═════ TASK INPUTS ═════

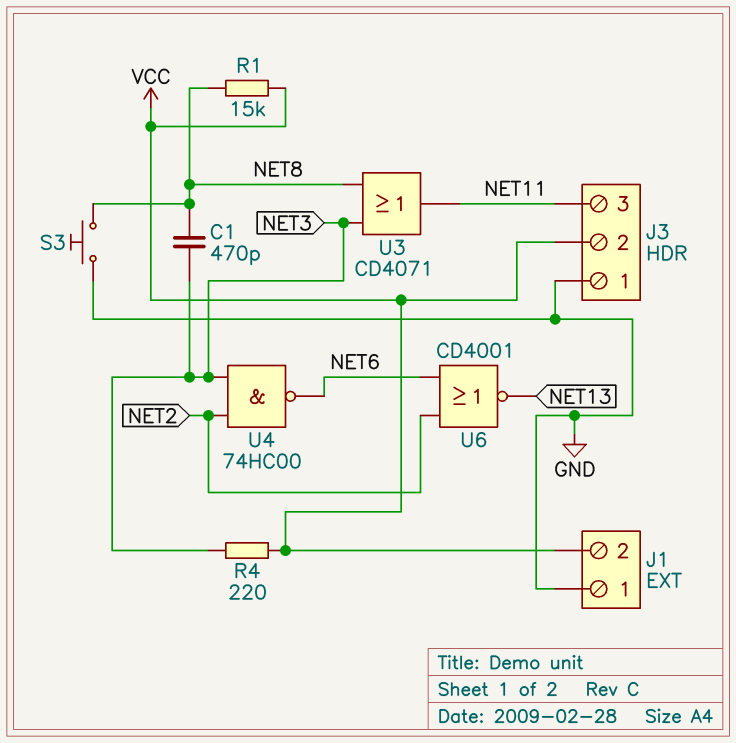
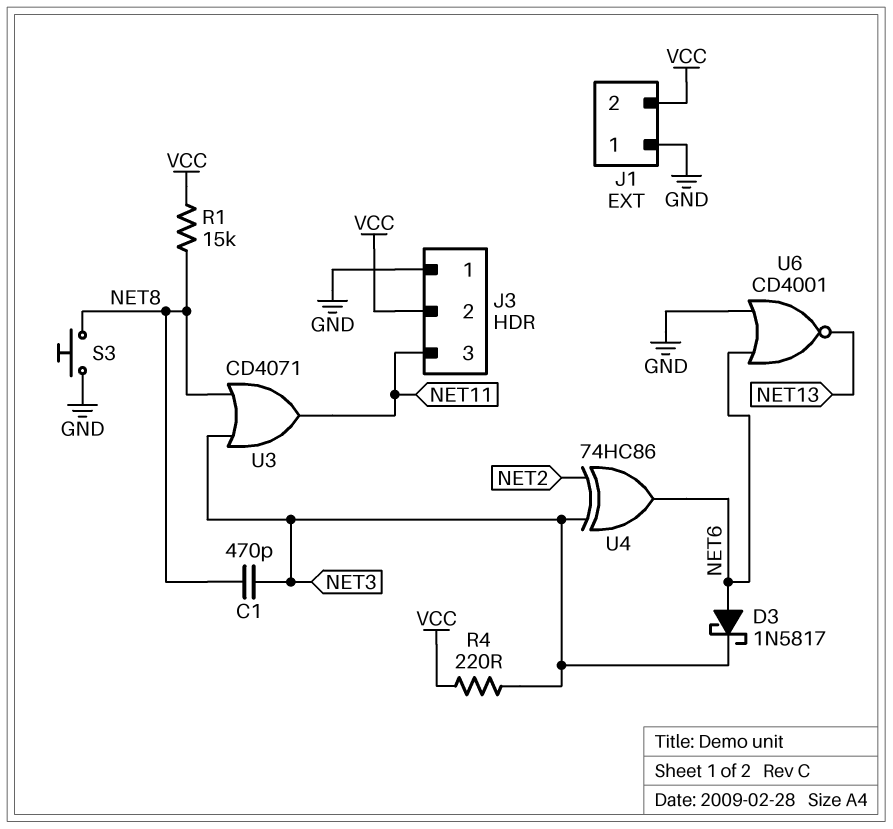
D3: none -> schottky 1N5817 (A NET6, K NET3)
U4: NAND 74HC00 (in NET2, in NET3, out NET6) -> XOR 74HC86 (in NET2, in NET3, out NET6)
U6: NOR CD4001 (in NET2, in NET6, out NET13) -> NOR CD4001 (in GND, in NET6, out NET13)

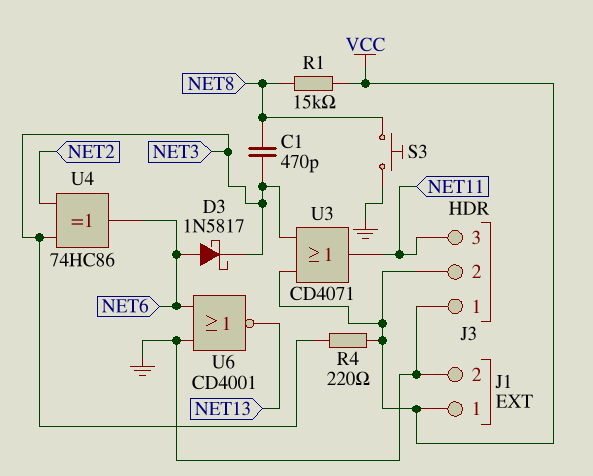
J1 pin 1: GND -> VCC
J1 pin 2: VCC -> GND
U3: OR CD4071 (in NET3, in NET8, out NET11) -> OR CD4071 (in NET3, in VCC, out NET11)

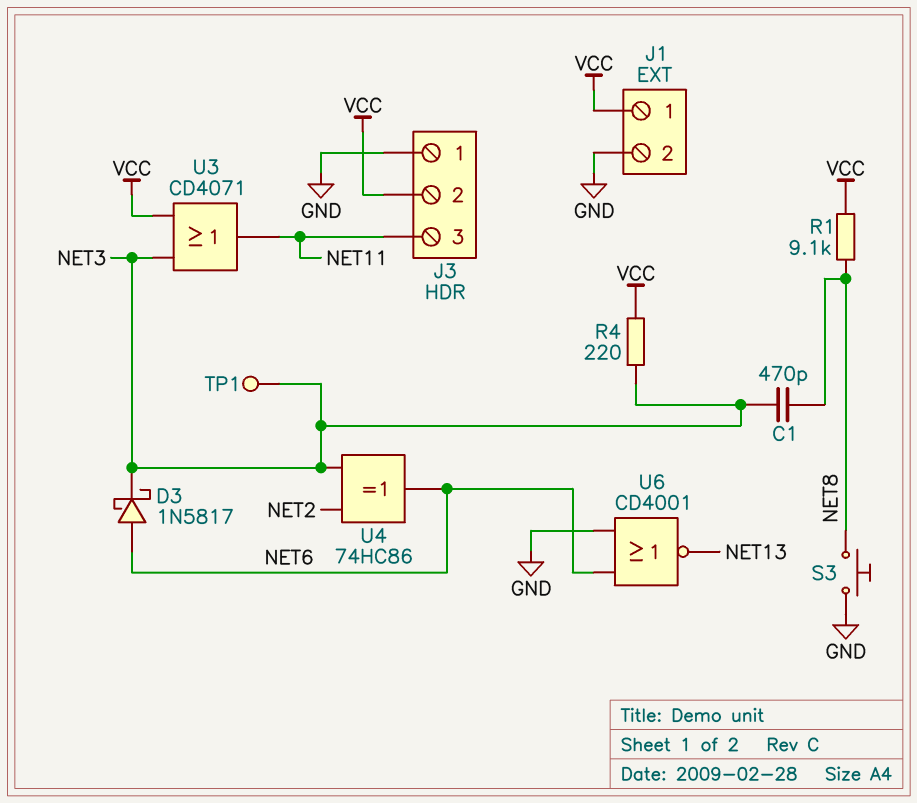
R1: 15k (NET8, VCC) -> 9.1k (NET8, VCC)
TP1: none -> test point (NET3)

═════

• [ASSIGNMENT]: Where a line of the listing holds "none", show that line.

• [EXERCISE SOLUTION]:
D3: none -> schottky 1N5817 (A NET6, K NET3)
TP1: none -> test point (NET3)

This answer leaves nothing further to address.